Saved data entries
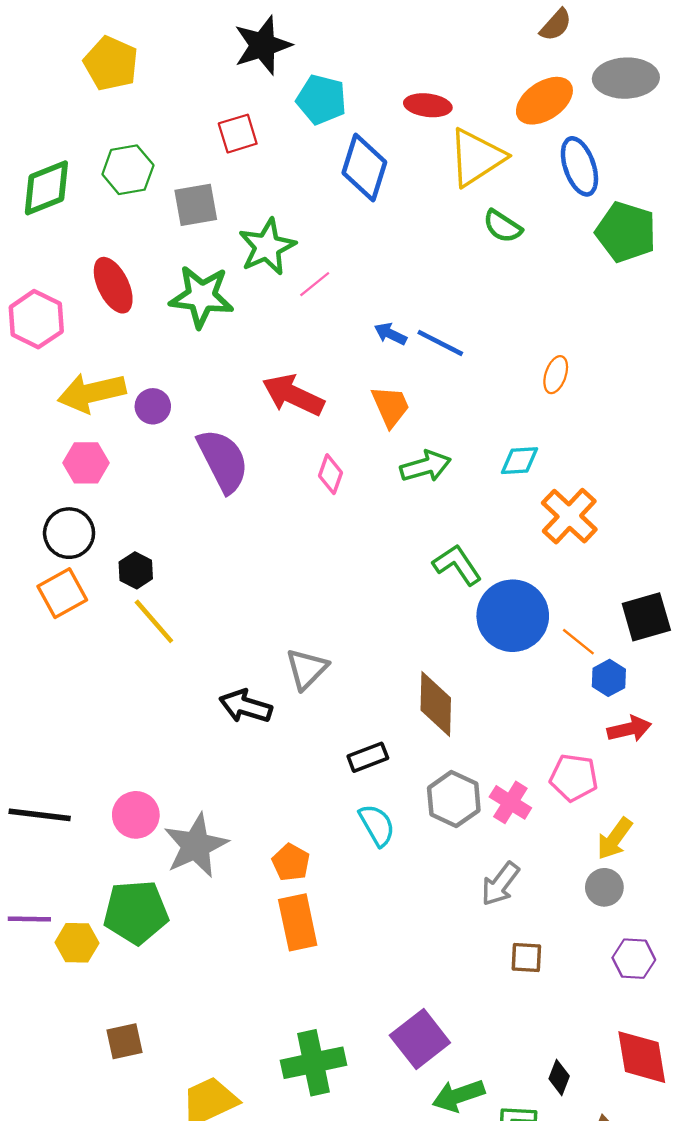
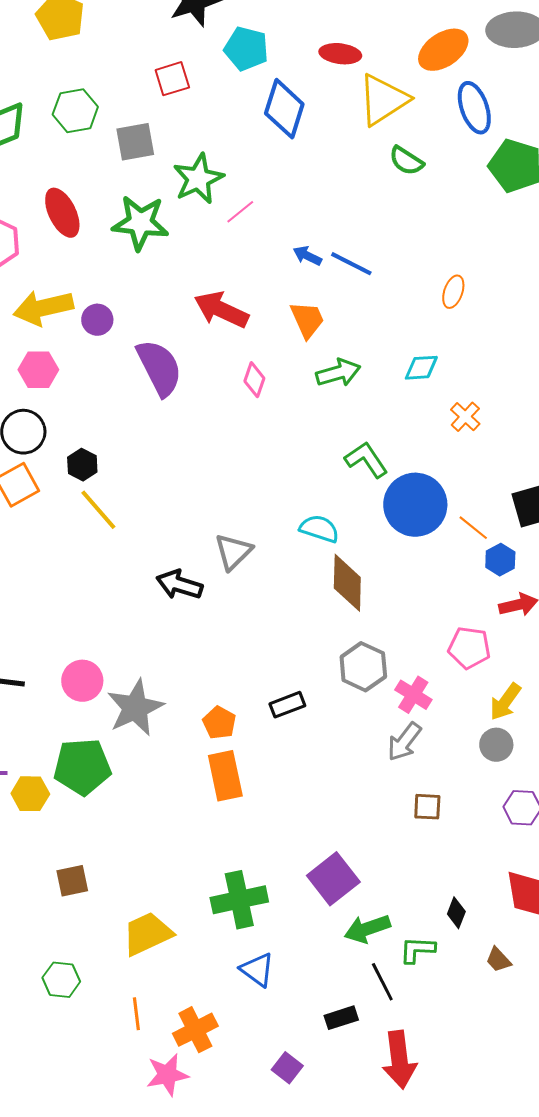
orange cross: (569, 516) -> (465, 417), size x0.6
black rectangle: (368, 757) -> (287, 705), moved
pink cross: (510, 802) -> (413, 695), moved
cyan semicircle: (377, 825) -> (319, 529), moved, turned -42

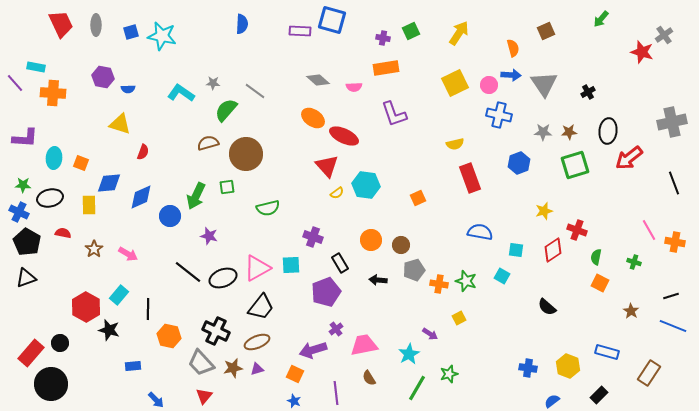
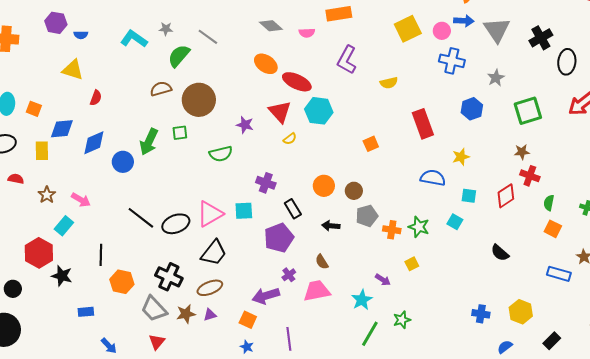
black cross: (588, 92) -> (541, 38), size x1.6
purple L-shape: (394, 114) -> (347, 60), turned 48
black ellipse: (608, 131) -> (567, 62), moved
gray star: (543, 132) -> (496, 78), turned -30
brown star: (569, 132) -> (522, 152), moved
yellow semicircle: (455, 144) -> (389, 83), moved
cyan hexagon: (366, 185) -> (319, 111), moved
yellow star: (544, 211) -> (461, 157), moved
purple star: (209, 236) -> (245, 125), moved
cyan rectangle: (119, 295) -> (64, 226), moved
blue rectangle: (607, 352) -> (559, 274), moved
brown semicircle: (369, 378) -> (322, 262), moved

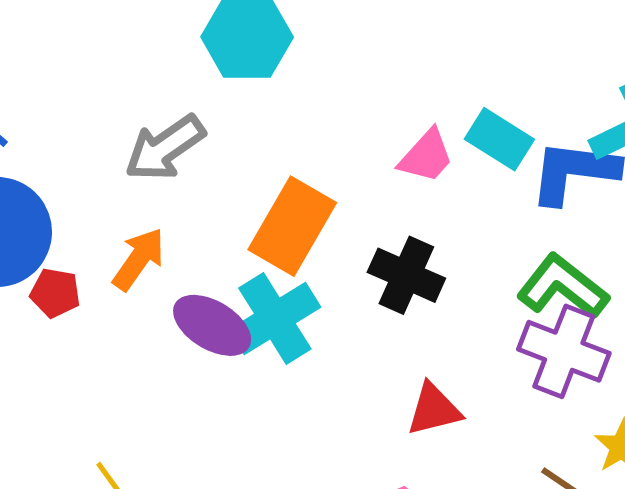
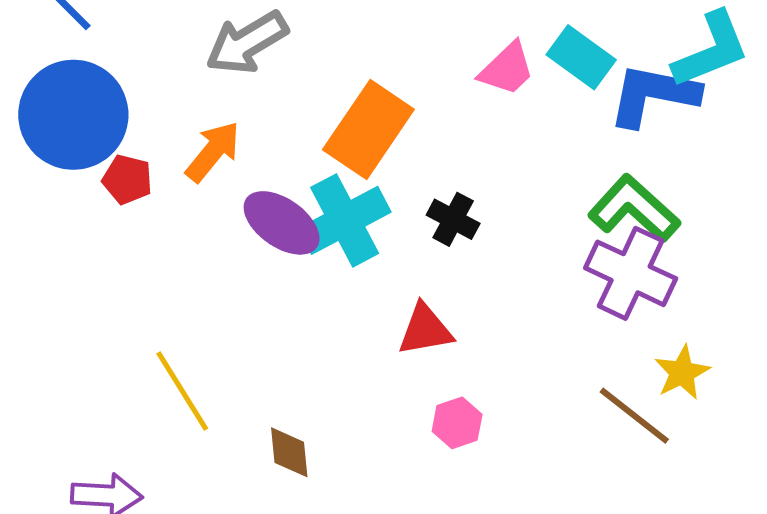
black cross: (406, 275) -> (453, 219), moved, size x0.7
red triangle: (434, 409) -> (425, 330), moved

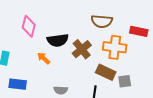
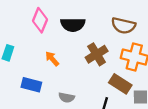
black semicircle: (58, 40) -> (73, 25), moved
blue rectangle: (18, 84) -> (31, 85), moved

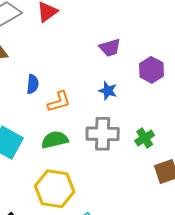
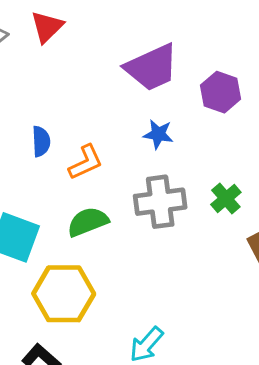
purple trapezoid: (110, 48) -> (152, 67), size x1.6
yellow hexagon: (55, 189) -> (64, 294), moved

What you will do: Which of the lines above hold the string "cross"? Copy each one.

Exercise output:
orange cross: (569, 516) -> (465, 417), size x0.6
pink cross: (510, 802) -> (413, 695), moved
black cross: (588, 92) -> (541, 38), size x1.6
black cross: (406, 275) -> (453, 219), moved, size x0.7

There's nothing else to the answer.